● **Input material**:

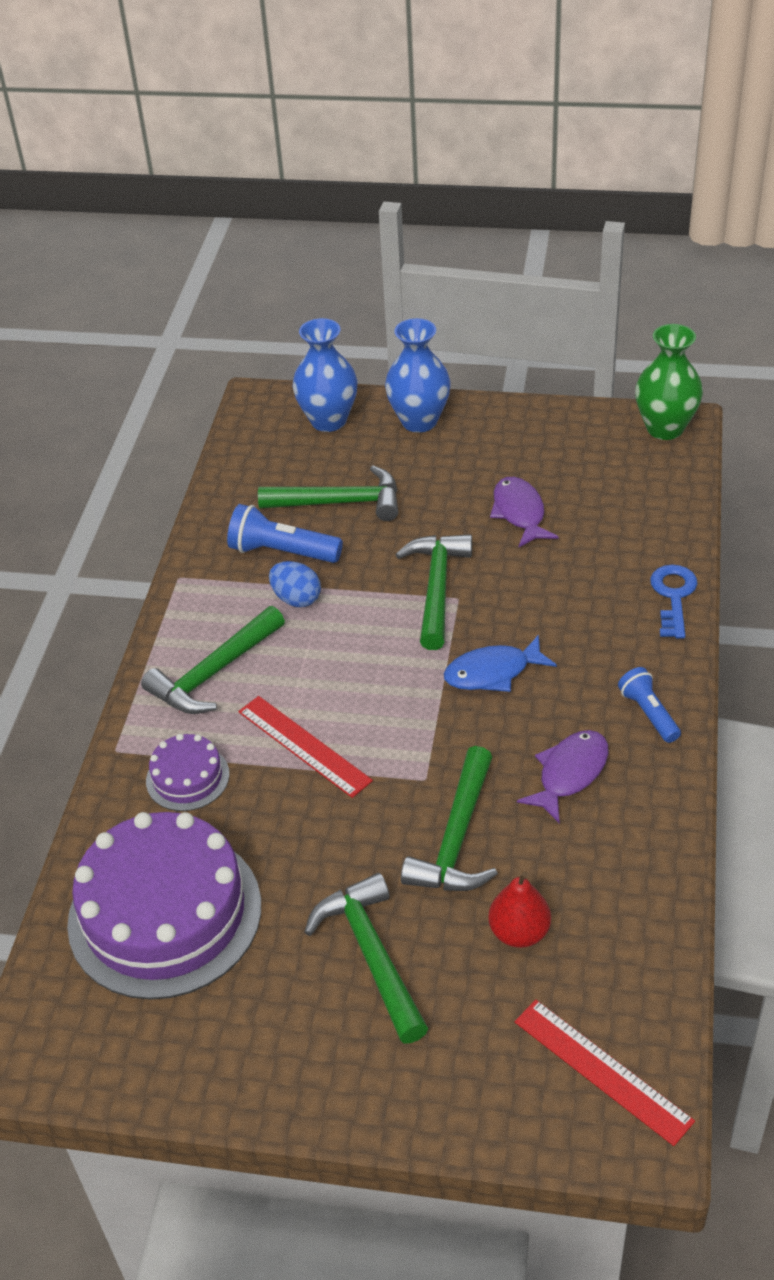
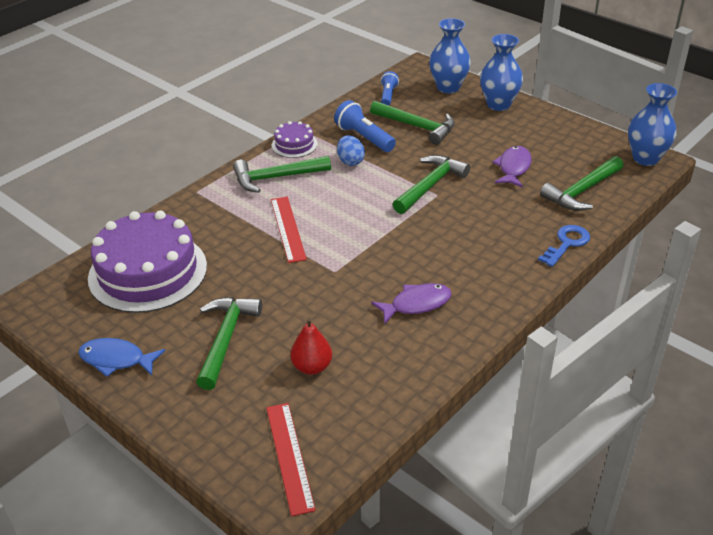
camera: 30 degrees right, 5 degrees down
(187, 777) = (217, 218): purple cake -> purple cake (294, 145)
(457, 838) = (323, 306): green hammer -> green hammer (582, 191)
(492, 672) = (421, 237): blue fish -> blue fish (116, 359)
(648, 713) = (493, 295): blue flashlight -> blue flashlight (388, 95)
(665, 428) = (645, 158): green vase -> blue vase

--

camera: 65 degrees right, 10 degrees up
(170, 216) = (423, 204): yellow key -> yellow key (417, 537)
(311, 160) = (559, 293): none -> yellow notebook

● **What the task asks**: Only the lines above from the one with "(170, 216) = (423, 204): yellow" through the one with "(311, 160) = (559, 293): none" should be duplicated, character for character.

● **Exercise output**:
(170, 216) = (423, 204): yellow key -> yellow key (417, 537)
(311, 160) = (559, 293): none -> yellow notebook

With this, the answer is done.